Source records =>

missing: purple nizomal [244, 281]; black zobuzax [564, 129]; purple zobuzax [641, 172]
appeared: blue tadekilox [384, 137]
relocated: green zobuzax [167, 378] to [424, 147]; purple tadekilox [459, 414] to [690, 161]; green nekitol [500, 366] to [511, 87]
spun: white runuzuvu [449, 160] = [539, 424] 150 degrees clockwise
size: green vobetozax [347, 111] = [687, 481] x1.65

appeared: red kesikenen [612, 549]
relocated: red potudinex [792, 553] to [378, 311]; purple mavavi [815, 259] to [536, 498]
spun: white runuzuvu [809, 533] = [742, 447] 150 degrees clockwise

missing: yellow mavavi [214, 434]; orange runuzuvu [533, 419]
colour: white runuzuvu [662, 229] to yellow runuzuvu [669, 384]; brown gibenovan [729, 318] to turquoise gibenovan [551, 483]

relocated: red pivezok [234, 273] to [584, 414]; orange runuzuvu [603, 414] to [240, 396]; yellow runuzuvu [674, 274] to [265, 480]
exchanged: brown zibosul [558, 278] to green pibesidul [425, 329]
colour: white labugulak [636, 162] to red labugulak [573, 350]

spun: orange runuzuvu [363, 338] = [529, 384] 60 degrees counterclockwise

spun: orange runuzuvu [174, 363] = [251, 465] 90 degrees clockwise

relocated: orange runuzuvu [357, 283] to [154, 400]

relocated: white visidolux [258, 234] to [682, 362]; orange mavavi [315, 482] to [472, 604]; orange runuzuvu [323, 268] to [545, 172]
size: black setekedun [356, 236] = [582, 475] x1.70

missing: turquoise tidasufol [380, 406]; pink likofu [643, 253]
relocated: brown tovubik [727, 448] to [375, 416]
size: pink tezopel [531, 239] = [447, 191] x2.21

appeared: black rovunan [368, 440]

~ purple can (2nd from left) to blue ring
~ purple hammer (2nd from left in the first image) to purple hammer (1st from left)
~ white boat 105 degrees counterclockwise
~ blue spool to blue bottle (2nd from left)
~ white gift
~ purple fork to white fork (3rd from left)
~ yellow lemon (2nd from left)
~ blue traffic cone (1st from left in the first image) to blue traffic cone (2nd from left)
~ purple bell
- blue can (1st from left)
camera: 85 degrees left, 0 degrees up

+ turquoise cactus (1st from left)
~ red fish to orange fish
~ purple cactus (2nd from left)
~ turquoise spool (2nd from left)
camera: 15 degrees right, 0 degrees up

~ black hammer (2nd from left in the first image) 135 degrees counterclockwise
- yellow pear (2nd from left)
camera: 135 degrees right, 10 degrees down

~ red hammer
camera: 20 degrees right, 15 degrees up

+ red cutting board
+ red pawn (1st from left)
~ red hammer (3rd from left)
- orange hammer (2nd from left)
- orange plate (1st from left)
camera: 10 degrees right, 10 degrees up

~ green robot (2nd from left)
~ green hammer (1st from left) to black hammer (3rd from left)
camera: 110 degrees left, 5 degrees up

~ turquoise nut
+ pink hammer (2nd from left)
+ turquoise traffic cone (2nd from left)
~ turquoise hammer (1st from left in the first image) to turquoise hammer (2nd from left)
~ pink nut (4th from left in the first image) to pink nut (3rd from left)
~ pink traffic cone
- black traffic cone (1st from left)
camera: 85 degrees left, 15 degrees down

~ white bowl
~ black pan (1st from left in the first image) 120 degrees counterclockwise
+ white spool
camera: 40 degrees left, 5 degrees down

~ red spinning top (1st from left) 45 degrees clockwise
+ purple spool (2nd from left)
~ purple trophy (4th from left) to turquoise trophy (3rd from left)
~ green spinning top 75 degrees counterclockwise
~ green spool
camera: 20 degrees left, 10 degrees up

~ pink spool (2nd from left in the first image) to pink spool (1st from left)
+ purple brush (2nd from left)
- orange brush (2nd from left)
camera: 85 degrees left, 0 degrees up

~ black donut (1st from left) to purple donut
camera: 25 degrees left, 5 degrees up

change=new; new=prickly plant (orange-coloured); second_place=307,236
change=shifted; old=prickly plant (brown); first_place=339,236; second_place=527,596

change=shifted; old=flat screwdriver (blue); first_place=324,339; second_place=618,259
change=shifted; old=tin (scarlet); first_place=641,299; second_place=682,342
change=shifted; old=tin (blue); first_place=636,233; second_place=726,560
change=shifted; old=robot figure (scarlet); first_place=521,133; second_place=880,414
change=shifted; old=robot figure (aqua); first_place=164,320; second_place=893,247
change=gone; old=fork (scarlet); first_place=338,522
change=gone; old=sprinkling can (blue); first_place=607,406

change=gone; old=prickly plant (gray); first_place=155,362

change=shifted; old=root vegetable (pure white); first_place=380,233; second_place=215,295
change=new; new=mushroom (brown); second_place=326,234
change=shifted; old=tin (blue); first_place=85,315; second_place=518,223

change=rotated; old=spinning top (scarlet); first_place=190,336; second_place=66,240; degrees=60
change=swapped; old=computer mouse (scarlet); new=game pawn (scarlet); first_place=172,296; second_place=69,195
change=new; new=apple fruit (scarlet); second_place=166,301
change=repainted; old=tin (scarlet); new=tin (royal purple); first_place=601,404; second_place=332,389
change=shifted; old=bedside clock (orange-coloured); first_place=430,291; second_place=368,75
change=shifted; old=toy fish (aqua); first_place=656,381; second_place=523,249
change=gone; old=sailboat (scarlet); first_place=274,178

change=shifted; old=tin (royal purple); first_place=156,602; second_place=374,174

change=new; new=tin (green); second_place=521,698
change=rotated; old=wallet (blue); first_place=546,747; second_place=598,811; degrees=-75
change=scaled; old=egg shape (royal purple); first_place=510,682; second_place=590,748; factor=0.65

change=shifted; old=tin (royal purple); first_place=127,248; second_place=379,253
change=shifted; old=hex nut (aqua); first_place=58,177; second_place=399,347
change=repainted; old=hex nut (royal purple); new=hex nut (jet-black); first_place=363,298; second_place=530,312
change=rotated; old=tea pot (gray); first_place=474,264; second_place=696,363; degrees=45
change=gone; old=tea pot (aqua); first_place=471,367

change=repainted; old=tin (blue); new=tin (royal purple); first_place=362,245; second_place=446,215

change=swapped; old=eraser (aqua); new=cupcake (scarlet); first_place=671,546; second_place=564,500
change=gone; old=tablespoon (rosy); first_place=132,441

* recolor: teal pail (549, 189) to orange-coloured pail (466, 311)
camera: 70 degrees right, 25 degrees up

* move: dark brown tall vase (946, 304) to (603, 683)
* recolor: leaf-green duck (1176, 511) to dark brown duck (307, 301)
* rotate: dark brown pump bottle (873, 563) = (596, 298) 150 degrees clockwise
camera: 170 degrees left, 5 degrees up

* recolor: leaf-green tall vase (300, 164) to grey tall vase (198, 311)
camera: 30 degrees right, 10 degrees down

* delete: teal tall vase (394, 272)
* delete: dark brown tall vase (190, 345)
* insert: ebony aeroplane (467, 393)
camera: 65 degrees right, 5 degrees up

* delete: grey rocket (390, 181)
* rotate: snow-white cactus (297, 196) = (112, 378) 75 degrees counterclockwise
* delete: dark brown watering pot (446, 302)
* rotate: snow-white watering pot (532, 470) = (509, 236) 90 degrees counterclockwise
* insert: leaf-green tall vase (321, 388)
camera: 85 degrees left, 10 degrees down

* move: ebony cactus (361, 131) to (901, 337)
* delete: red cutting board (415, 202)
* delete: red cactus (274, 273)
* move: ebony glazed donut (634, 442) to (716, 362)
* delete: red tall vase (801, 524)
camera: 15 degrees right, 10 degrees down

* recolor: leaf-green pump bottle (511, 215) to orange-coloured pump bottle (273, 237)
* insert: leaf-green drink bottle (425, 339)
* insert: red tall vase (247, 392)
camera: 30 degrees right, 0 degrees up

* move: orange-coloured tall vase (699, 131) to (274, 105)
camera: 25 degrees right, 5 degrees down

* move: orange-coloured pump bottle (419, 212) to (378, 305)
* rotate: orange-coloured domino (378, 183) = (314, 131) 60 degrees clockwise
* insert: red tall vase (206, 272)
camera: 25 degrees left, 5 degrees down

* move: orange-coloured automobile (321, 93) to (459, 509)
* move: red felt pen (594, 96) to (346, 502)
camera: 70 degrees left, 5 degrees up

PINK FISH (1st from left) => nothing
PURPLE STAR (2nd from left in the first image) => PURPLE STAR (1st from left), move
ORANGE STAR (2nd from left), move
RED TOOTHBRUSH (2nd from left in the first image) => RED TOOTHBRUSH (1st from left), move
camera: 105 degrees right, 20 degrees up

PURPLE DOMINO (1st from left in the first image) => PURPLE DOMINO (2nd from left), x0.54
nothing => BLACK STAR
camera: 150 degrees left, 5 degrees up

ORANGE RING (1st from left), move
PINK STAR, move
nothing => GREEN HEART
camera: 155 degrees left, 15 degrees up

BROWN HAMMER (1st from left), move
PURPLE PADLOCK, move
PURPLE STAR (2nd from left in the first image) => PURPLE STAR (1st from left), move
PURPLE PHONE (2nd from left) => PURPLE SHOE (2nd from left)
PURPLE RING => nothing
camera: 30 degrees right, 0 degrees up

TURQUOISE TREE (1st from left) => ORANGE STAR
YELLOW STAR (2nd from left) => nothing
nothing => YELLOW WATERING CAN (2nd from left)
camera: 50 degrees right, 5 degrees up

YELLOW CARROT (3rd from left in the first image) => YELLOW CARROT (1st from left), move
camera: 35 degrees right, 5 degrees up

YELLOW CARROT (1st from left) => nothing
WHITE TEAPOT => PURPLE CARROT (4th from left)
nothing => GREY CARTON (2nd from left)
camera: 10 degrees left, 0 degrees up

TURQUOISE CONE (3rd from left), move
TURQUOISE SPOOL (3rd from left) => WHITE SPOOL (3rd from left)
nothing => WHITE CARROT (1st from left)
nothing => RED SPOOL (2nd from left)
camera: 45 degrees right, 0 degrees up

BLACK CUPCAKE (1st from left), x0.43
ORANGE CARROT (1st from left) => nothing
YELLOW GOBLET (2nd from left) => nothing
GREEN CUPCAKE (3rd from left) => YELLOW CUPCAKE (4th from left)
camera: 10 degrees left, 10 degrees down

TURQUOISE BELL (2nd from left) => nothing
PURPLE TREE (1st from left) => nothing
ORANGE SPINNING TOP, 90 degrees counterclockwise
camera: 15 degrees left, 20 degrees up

What you have to do => Gather each line in these records that contains the string "zobuzax".

The answer =>
missing: purple nizomal [244, 281]; black zobuzax [564, 129]; purple zobuzax [641, 172]
relocated: green zobuzax [167, 378] to [424, 147]; purple tadekilox [459, 414] to [690, 161]; green nekitol [500, 366] to [511, 87]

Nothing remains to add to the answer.